%%

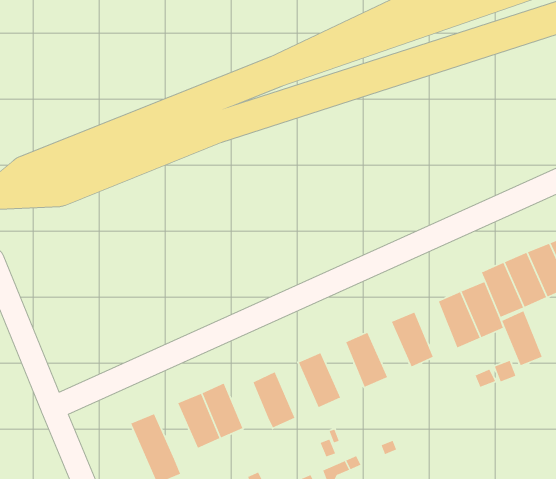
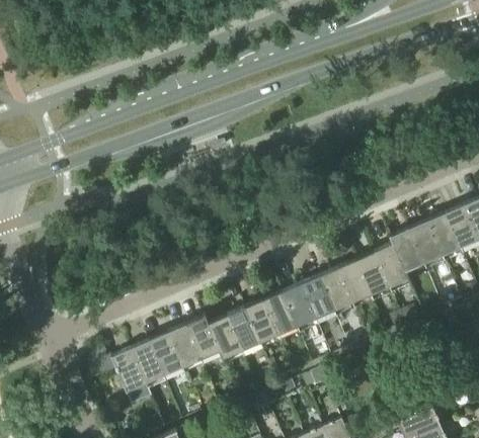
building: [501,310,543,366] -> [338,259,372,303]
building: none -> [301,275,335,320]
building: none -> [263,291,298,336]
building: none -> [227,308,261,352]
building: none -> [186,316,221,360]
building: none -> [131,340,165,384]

%%
%%

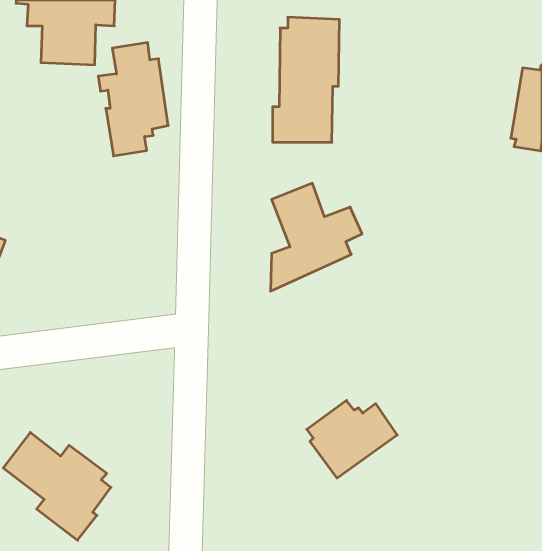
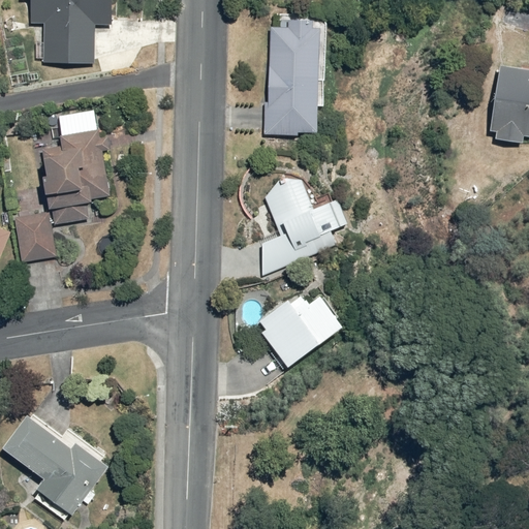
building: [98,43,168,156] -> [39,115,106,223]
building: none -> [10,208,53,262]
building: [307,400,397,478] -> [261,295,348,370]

%%

▶ **Exercise**:
Reproduce only the lines above, starting at the line with "building: none -> [301,275,335,320]" and ending at the line with "building: none -> [131,340,165,384]", exactly as written.

▶ **Exercise answer**:
building: none -> [301,275,335,320]
building: none -> [263,291,298,336]
building: none -> [227,308,261,352]
building: none -> [186,316,221,360]
building: none -> [131,340,165,384]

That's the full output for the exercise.